> [Exercise brief]
Gather up every line from the entries below that uses the word "round".

Spatial object tracking data:
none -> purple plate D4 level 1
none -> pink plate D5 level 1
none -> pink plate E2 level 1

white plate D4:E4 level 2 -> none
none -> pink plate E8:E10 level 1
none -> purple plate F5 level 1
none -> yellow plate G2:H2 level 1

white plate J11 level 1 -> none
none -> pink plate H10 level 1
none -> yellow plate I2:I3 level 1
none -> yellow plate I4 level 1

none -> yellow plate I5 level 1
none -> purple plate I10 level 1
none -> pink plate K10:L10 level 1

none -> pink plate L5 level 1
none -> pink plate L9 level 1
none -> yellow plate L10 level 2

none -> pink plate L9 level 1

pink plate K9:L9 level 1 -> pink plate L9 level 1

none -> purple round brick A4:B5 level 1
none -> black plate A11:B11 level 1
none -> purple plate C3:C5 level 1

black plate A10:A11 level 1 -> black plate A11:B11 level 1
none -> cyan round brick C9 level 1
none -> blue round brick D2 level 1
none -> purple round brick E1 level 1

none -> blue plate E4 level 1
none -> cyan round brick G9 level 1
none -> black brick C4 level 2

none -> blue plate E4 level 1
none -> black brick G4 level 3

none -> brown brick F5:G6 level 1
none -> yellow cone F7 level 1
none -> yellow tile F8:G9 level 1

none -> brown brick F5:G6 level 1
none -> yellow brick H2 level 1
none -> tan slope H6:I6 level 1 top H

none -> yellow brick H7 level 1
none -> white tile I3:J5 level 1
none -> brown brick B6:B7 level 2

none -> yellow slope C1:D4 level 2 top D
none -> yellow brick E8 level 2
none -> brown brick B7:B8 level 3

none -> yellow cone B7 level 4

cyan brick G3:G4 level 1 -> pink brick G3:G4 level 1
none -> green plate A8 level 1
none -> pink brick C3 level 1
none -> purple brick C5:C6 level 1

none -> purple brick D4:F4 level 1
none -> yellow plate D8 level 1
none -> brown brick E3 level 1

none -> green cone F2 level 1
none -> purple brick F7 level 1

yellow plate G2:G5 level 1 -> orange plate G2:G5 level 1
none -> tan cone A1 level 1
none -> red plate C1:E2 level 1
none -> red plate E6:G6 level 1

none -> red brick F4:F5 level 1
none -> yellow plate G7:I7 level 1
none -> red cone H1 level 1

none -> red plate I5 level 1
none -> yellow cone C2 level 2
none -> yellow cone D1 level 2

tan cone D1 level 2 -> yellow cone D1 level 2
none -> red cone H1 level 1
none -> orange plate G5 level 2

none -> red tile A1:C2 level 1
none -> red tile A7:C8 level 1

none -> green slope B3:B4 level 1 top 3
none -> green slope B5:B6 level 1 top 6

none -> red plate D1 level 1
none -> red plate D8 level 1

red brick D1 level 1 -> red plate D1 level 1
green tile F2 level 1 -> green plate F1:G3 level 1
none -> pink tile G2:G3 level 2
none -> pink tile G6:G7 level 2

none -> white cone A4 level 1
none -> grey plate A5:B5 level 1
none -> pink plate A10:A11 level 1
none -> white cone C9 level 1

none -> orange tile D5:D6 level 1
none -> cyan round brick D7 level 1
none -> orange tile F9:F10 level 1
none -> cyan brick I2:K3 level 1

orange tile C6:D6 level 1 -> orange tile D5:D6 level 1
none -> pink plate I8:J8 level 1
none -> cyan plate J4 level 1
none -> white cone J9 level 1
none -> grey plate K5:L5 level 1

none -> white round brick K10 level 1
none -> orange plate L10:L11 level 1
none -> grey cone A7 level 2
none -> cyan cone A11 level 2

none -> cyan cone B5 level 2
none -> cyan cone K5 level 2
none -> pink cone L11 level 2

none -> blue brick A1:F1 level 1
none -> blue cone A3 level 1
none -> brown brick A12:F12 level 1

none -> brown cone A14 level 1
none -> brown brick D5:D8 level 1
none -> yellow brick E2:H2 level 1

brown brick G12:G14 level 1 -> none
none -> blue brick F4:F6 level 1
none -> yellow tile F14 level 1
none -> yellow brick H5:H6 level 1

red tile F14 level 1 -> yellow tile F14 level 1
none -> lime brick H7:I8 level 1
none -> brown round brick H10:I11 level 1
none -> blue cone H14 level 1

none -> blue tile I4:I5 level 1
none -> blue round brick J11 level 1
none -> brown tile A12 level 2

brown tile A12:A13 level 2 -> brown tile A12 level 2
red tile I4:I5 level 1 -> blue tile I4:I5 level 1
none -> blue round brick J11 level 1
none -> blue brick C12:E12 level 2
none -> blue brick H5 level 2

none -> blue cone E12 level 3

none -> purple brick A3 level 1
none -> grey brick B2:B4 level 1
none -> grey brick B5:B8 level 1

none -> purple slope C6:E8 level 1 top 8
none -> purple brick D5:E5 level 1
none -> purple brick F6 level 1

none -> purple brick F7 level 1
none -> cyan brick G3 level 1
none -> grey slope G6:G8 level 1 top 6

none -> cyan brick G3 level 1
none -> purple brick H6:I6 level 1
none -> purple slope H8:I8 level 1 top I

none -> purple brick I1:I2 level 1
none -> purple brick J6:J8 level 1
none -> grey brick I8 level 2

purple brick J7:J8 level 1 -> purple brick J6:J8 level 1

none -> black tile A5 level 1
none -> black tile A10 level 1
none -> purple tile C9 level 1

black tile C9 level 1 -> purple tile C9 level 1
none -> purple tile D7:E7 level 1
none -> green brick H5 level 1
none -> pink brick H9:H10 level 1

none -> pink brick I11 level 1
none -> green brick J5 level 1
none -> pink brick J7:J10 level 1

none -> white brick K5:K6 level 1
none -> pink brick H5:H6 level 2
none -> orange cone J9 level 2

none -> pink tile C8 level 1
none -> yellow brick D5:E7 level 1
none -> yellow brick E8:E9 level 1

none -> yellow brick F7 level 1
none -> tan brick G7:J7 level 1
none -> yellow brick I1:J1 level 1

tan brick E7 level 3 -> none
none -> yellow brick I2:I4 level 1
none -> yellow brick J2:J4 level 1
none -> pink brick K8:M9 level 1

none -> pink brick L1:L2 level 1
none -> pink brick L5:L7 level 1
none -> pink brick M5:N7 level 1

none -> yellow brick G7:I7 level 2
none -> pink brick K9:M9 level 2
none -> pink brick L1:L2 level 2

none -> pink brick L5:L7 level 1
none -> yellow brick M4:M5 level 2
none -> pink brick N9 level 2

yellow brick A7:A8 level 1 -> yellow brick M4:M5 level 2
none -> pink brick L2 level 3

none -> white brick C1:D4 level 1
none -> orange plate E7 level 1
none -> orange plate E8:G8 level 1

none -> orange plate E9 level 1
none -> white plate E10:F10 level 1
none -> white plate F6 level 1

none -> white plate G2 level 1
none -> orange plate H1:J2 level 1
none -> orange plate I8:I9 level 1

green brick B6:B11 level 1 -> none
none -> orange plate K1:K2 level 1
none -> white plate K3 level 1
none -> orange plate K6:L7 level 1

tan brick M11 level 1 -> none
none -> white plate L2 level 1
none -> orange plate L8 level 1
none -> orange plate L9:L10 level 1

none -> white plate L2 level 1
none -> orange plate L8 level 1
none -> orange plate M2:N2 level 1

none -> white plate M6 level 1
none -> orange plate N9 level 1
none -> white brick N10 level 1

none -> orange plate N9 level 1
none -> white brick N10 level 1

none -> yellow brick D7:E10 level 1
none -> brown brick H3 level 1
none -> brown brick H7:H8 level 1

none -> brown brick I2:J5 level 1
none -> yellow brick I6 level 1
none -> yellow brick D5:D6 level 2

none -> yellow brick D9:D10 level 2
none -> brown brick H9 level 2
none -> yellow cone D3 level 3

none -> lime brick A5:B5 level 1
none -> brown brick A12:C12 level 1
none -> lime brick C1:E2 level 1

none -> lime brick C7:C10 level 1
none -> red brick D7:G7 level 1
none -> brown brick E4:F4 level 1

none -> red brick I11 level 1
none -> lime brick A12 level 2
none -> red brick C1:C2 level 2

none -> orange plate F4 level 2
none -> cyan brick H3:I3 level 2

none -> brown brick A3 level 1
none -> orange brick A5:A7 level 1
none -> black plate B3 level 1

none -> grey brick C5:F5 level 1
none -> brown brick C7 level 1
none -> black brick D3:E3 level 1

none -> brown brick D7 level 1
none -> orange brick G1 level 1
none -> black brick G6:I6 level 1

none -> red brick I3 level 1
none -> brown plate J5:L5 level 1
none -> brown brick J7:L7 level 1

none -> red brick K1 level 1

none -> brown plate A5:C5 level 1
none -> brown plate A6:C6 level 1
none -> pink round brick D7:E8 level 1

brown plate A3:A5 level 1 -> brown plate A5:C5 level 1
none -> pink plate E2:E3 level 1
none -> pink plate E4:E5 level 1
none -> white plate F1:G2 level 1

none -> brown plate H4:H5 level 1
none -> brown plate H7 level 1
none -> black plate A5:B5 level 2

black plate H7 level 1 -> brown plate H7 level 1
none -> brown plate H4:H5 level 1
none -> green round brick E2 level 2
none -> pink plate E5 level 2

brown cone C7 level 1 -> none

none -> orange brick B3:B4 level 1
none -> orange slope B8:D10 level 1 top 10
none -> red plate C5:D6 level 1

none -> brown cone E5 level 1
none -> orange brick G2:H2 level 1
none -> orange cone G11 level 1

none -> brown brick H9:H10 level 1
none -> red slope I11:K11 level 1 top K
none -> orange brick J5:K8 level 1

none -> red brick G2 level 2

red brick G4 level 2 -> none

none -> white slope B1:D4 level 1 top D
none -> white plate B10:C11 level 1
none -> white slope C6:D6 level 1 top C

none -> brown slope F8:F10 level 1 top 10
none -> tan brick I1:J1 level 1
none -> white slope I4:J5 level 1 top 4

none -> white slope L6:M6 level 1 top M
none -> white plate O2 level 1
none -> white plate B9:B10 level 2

> [Answer to the problem]
none -> purple round brick A4:B5 level 1
none -> cyan round brick C9 level 1
none -> blue round brick D2 level 1
none -> purple round brick E1 level 1
none -> cyan round brick G9 level 1
none -> cyan round brick D7 level 1
none -> white round brick K10 level 1
none -> brown round brick H10:I11 level 1
none -> blue round brick J11 level 1
none -> blue round brick J11 level 1
none -> pink round brick D7:E8 level 1
none -> green round brick E2 level 2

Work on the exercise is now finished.